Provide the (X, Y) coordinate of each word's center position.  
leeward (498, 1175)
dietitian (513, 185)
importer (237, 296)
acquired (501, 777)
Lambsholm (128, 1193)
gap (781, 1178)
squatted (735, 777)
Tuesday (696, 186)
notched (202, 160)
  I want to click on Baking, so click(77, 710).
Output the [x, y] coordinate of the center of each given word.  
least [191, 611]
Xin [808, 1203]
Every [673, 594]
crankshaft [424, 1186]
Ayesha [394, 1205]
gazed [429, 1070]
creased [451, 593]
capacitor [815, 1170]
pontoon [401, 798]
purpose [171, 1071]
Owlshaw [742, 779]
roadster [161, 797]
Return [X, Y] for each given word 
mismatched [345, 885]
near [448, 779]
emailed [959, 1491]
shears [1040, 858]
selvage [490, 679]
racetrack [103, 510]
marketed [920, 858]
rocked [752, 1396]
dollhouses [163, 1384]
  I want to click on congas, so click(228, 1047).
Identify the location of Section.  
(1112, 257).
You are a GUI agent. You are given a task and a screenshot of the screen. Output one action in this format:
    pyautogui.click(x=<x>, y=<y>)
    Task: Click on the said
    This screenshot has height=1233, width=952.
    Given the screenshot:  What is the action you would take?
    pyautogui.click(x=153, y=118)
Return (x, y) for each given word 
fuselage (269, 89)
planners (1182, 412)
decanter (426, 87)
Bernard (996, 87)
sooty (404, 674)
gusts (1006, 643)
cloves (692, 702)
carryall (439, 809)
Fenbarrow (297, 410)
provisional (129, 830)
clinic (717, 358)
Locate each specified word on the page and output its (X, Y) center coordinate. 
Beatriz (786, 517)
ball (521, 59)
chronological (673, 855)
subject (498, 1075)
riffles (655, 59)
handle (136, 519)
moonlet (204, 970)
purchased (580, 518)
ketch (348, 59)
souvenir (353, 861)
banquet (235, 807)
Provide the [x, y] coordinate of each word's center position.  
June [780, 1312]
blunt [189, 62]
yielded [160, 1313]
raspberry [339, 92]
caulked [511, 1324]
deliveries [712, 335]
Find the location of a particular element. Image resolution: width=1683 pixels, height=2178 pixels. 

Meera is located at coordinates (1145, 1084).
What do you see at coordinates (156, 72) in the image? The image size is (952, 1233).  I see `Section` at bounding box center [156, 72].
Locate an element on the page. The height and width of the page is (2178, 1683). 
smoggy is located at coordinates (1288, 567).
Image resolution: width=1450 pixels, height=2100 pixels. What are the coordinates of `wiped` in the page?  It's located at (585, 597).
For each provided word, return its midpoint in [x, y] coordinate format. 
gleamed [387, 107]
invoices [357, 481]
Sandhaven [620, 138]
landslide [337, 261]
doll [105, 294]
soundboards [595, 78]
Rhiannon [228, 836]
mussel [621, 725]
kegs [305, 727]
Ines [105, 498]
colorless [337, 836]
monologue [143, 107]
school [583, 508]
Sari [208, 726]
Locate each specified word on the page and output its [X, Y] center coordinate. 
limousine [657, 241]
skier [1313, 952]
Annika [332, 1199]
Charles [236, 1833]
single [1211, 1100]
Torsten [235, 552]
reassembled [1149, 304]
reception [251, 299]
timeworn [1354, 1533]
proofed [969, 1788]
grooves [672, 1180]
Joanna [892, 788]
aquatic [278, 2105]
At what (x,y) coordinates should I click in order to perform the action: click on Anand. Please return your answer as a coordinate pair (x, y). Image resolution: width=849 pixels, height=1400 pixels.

* _Exercise prompt_: Please copy all of the records above word for word, keeping every line as it appears.

* _Reply to the exercise_:
Provide the (X, Y) coordinate of each word's center position.  
leeward (498, 1175)
dietitian (513, 185)
importer (237, 296)
acquired (501, 777)
Lambsholm (128, 1193)
gap (781, 1178)
squatted (735, 777)
Tuesday (696, 186)
notched (202, 160)
  I want to click on Baking, so click(77, 710).
Output the [x, y] coordinate of the center of each given word.  
least [191, 611]
Xin [808, 1203]
Every [673, 594]
crankshaft [424, 1186]
Ayesha [394, 1205]
gazed [429, 1070]
creased [451, 593]
capacitor [815, 1170]
pontoon [401, 798]
purpose [171, 1071]
Owlshaw [742, 779]
roadster [161, 797]
Return [X, Y] for each given word 
mismatched [345, 885]
near [448, 779]
emailed [959, 1491]
shears [1040, 858]
selvage [490, 679]
racetrack [103, 510]
marketed [920, 858]
rocked [752, 1396]
dollhouses [163, 1384]
  I want to click on congas, so click(228, 1047).
Identify the location of Section.  
(1112, 257).
You are a GUI agent. You are given a task and a screenshot of the screen. Output one action in this format:
    pyautogui.click(x=<x>, y=<y>)
    Task: Click on the said
    This screenshot has height=1233, width=952.
    Given the screenshot:  What is the action you would take?
    pyautogui.click(x=153, y=118)
Return (x, y) for each given word 
fuselage (269, 89)
planners (1182, 412)
decanter (426, 87)
Bernard (996, 87)
sooty (404, 674)
gusts (1006, 643)
cloves (692, 702)
carryall (439, 809)
Fenbarrow (297, 410)
provisional (129, 830)
clinic (717, 358)
Locate each specified word on the page and output its (X, Y) center coordinate. 
Beatriz (786, 517)
ball (521, 59)
chronological (673, 855)
subject (498, 1075)
riffles (655, 59)
handle (136, 519)
moonlet (204, 970)
purchased (580, 518)
ketch (348, 59)
souvenir (353, 861)
banquet (235, 807)
Provide the [x, y] coordinate of each word's center position.  
June [780, 1312]
blunt [189, 62]
yielded [160, 1313]
raspberry [339, 92]
caulked [511, 1324]
deliveries [712, 335]
Find the location of a particular element. Image resolution: width=1683 pixels, height=2178 pixels. 

Meera is located at coordinates (1145, 1084).
What do you see at coordinates (156, 72) in the image? The image size is (952, 1233).  I see `Section` at bounding box center [156, 72].
Locate an element on the page. The height and width of the page is (2178, 1683). 
smoggy is located at coordinates (1288, 567).
Image resolution: width=1450 pixels, height=2100 pixels. What are the coordinates of `wiped` in the page?  It's located at (585, 597).
For each provided word, return its midpoint in [x, y] coordinate format. 
gleamed [387, 107]
invoices [357, 481]
Sandhaven [620, 138]
landslide [337, 261]
doll [105, 294]
soundboards [595, 78]
Rhiannon [228, 836]
mussel [621, 725]
kegs [305, 727]
Ines [105, 498]
colorless [337, 836]
monologue [143, 107]
school [583, 508]
Sari [208, 726]
Locate each specified word on the page and output its [X, Y] center coordinate. 
limousine [657, 241]
skier [1313, 952]
Annika [332, 1199]
Charles [236, 1833]
single [1211, 1100]
Torsten [235, 552]
reassembled [1149, 304]
reception [251, 299]
timeworn [1354, 1533]
proofed [969, 1788]
grooves [672, 1180]
Joanna [892, 788]
aquatic [278, 2105]
At what (x,y) coordinates should I click in order to perform the action: click on Anand. Please return your answer as a coordinate pair (x, y). Image resolution: width=849 pixels, height=1400 pixels.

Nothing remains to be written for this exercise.